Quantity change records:
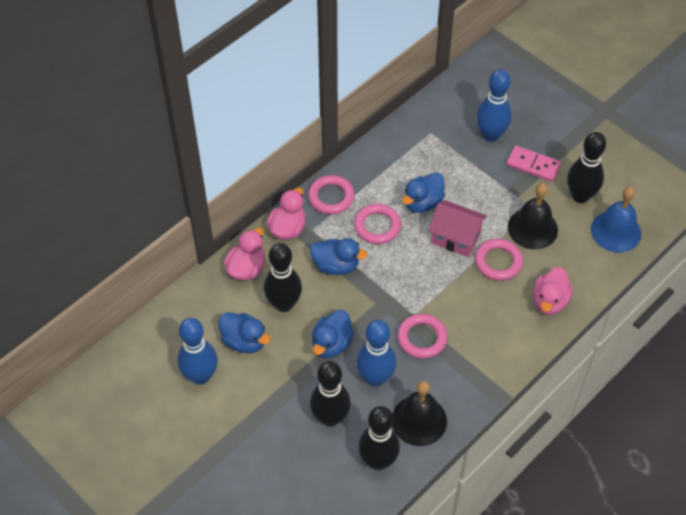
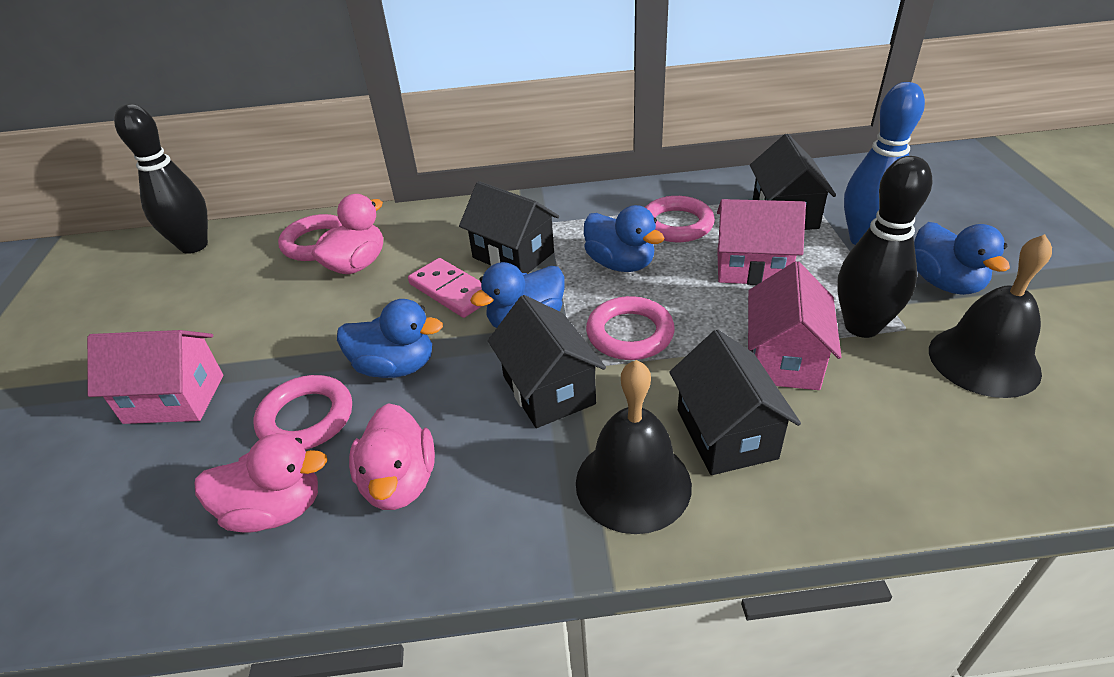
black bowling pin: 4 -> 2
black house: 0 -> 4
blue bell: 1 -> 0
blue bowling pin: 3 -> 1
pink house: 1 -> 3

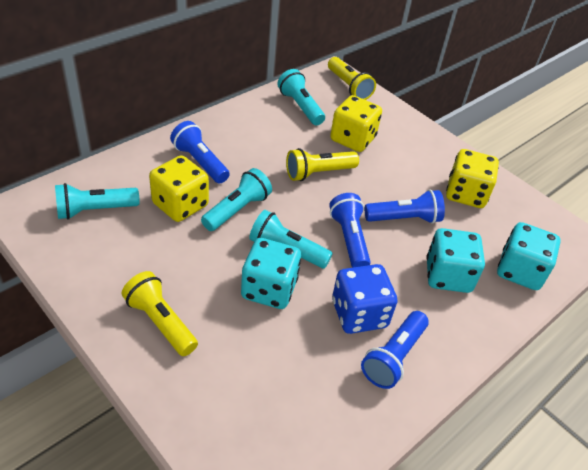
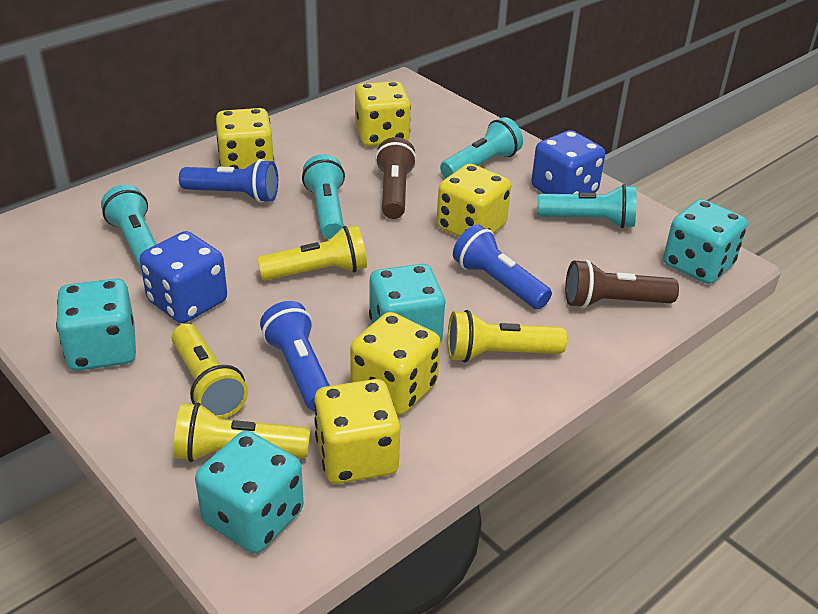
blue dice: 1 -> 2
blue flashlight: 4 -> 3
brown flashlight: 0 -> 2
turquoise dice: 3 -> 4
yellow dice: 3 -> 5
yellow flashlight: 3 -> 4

YOUR ASSIGNMENT =>
Keep the pictures out of your answer, which should be the lines from the one with "pink house: 1 -> 3" through the final line of the data, copied exactly.

RESPONSE =>
pink house: 1 -> 3

blue dice: 1 -> 2
blue flashlight: 4 -> 3
brown flashlight: 0 -> 2
turquoise dice: 3 -> 4
yellow dice: 3 -> 5
yellow flashlight: 3 -> 4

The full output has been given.